_Task goal_:
Extract every line of the material that holds the string "label".

_Records to process_:
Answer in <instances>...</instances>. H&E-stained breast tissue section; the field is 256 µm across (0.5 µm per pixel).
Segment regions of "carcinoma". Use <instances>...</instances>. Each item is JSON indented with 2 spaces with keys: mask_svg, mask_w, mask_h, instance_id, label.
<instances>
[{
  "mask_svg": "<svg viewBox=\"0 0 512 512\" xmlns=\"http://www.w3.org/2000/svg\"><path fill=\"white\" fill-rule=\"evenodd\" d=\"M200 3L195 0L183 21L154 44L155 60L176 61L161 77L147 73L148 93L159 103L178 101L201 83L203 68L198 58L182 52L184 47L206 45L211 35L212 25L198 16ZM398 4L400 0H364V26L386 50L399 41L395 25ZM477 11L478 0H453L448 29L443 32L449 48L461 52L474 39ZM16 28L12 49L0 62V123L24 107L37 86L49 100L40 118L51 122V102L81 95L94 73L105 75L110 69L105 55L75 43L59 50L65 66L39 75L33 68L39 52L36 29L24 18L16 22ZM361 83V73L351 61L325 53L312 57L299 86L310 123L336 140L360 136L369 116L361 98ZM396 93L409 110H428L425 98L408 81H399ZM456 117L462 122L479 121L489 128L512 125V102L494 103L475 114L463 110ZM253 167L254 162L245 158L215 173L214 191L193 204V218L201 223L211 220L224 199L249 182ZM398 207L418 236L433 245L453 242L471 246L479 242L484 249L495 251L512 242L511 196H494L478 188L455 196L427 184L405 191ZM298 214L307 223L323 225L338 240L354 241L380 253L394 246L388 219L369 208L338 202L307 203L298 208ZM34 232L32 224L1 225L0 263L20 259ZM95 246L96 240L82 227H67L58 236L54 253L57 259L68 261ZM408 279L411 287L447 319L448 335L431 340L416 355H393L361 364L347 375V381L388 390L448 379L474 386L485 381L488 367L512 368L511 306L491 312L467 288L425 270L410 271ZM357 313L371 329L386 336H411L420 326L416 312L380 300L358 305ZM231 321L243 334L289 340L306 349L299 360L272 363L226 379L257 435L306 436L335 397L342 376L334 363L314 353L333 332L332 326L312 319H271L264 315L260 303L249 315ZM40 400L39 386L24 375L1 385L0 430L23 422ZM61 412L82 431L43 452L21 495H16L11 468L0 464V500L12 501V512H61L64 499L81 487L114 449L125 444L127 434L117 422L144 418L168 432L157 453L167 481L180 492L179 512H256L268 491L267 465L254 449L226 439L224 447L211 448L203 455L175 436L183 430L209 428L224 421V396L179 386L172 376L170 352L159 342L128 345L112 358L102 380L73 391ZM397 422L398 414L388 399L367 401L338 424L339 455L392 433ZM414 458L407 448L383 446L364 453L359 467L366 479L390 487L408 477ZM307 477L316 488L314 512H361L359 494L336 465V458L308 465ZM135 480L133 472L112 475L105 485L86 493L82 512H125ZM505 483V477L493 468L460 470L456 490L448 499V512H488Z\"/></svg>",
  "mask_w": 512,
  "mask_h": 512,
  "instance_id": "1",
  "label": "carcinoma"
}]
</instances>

_The reply_:
Segment regions of "carcinoma". Use <instances>...</instances>. Each item is JSON indented with 2 spaces with keys: mask_svg, mask_w, mask_h, instance_id, label.
  "label": "carcinoma"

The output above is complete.